- Dataset excerpt:
[Start of section]

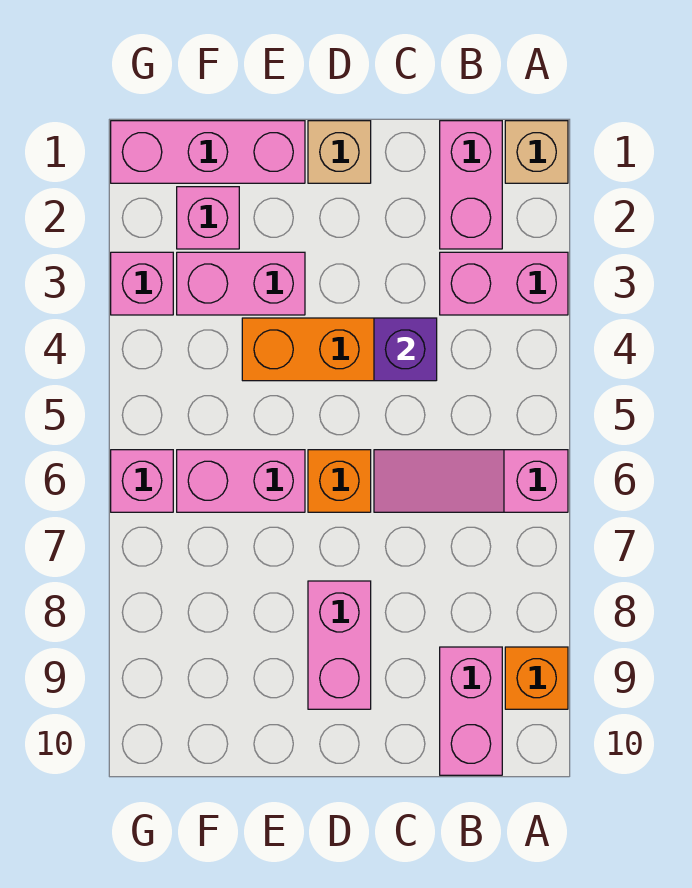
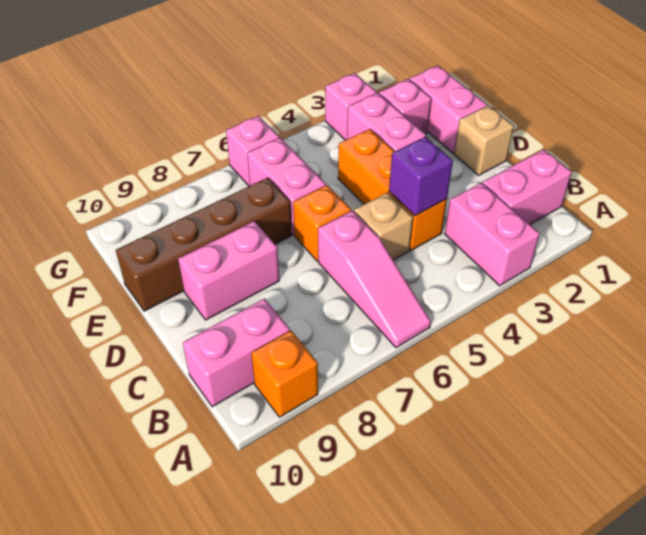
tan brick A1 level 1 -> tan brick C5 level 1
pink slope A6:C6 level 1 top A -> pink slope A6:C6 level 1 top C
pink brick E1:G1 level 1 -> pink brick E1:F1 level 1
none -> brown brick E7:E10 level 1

[End of section]

- Goal of the exercise:
All of the listing above must be output exactly, except for its pictures.

- Exercise result:
tan brick A1 level 1 -> tan brick C5 level 1
pink slope A6:C6 level 1 top A -> pink slope A6:C6 level 1 top C
pink brick E1:G1 level 1 -> pink brick E1:F1 level 1
none -> brown brick E7:E10 level 1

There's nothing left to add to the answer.